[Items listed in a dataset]
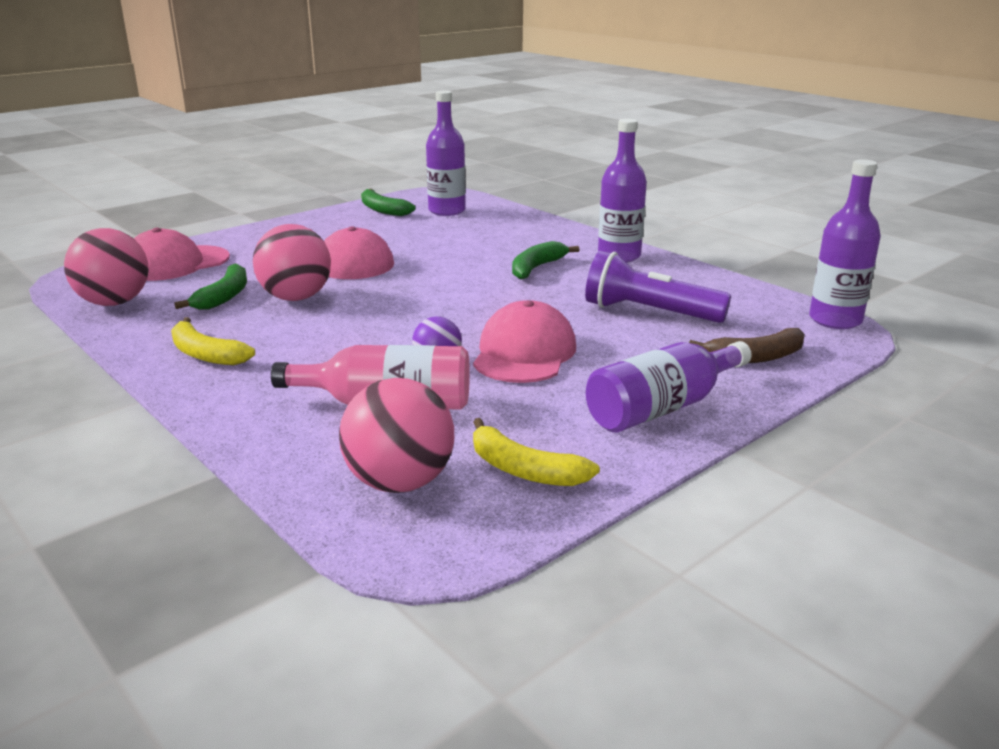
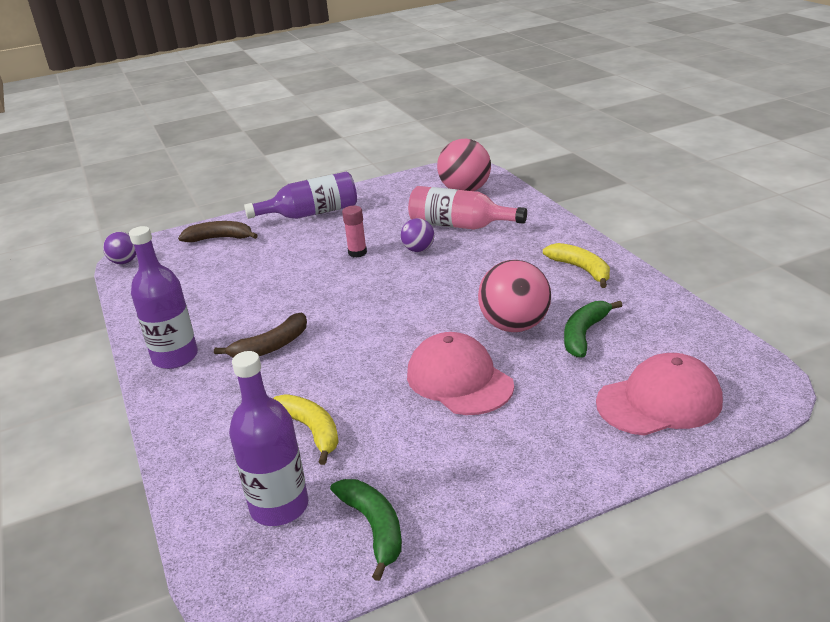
camera: 160 degrees left, 5 degrees up
pink ball [64,228,149,306] -> none
pink cap [473,300,576,383] -> pink glue stick [342,206,367,257]
yellow banana [473,418,600,486] -> yellow banana moved to [273,394,339,465]
green banana [512,241,579,280] -> brown banana [214,313,307,357]
purple flashlight [585,251,731,323] -> none
purple bottle [809,159,881,329] -> purple ball [103,232,136,264]

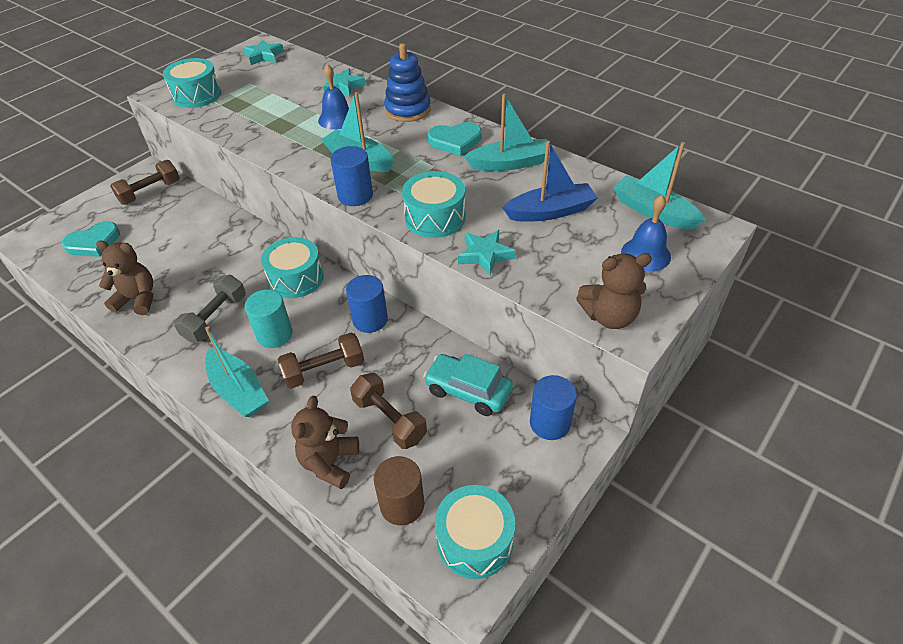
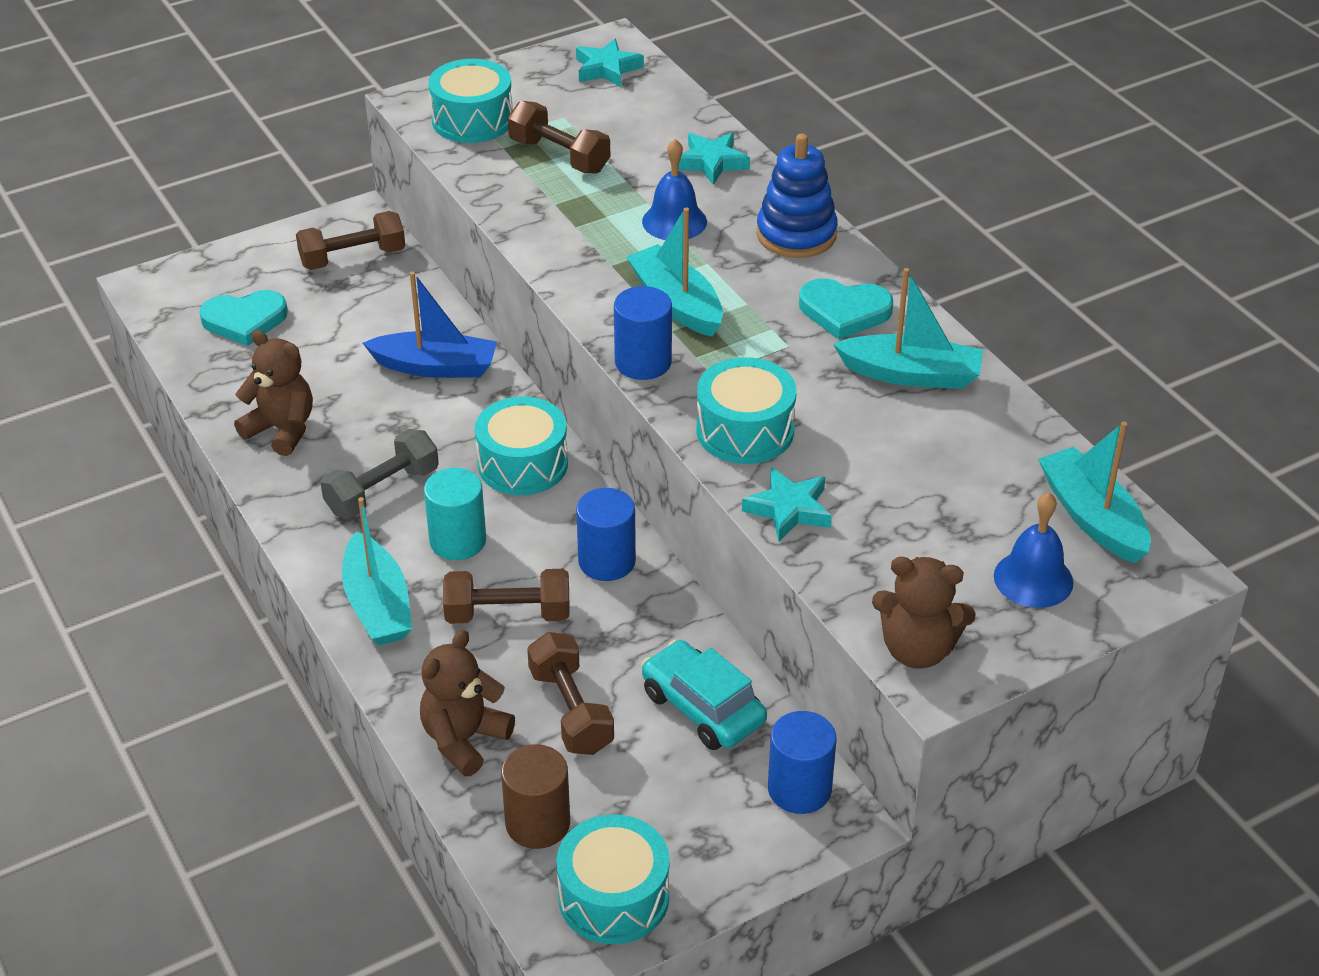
camera: 20 degrees right, 5 degrees down
blue boat [502,141,598,222] -> blue boat moved to [363,271,497,378]
none -> brown dumbbell [508,101,610,174]

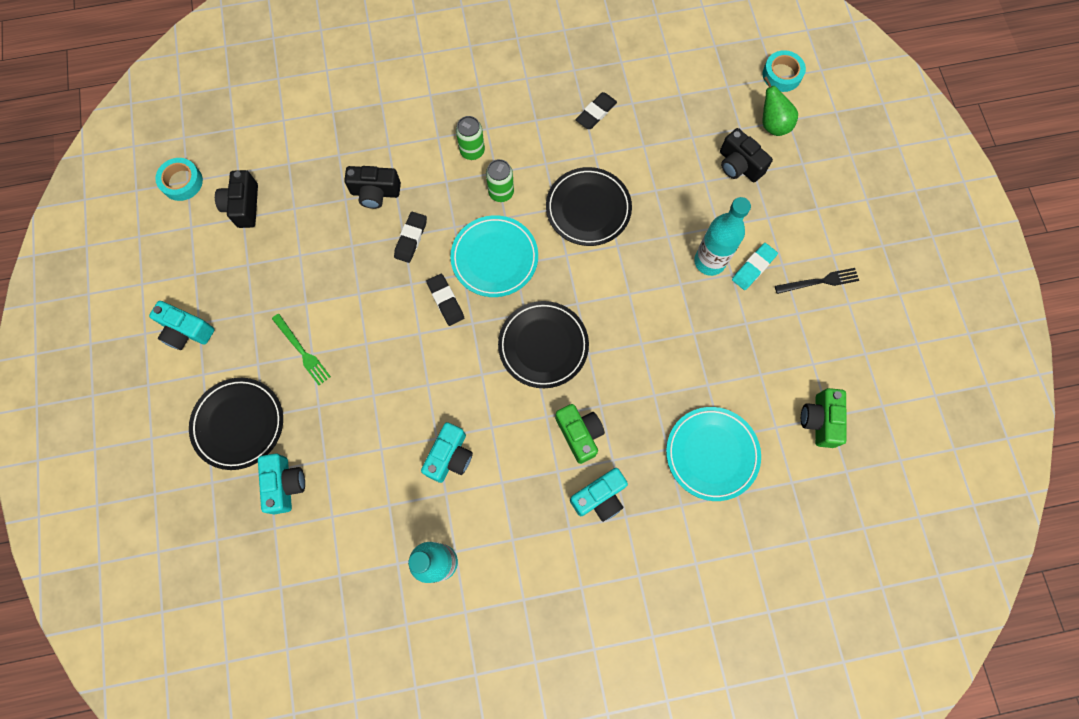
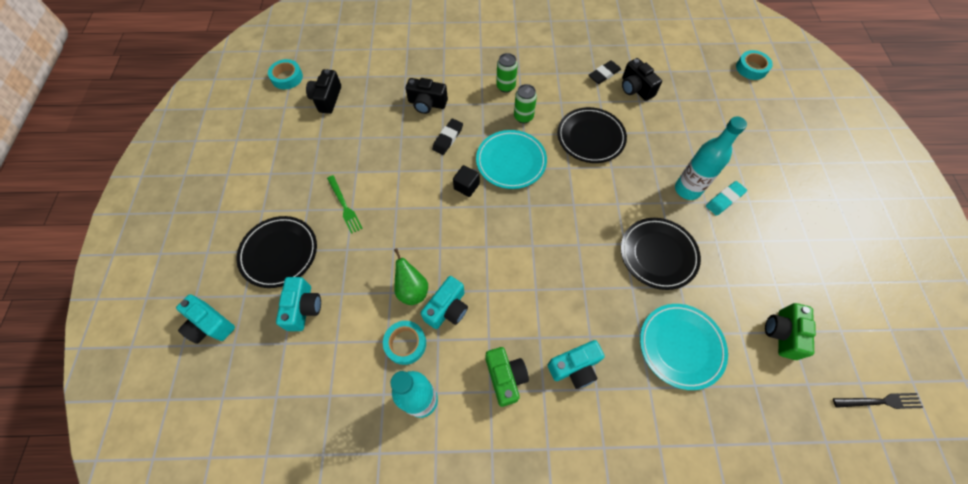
camera: 10 degrees right, 10 degrees down
turquoise camera [149,301,215,350] -> turquoise camera moved to [176,294,235,344]
black eraser [426,274,464,326] -> black cube [453,165,480,197]
black plate [498,301,589,388] -> black plate moved to [621,218,701,290]
green camera [555,404,605,464] -> green camera moved to [486,347,529,407]
black camera [720,128,773,182] -> black camera moved to [622,58,662,101]
green pear [762,76,798,136] -> green pear moved to [394,248,428,305]
black fork [775,268,859,294] -> black fork moved to [833,393,923,409]
none -> turquoise tape [383,321,426,365]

Exercise instructions: Please transcribe exactly the line containing "black camera [720,128,773,182]" and every line after it to the end of the data, and no other lines.

Expected output:
black camera [720,128,773,182] -> black camera moved to [622,58,662,101]
green pear [762,76,798,136] -> green pear moved to [394,248,428,305]
black fork [775,268,859,294] -> black fork moved to [833,393,923,409]
none -> turquoise tape [383,321,426,365]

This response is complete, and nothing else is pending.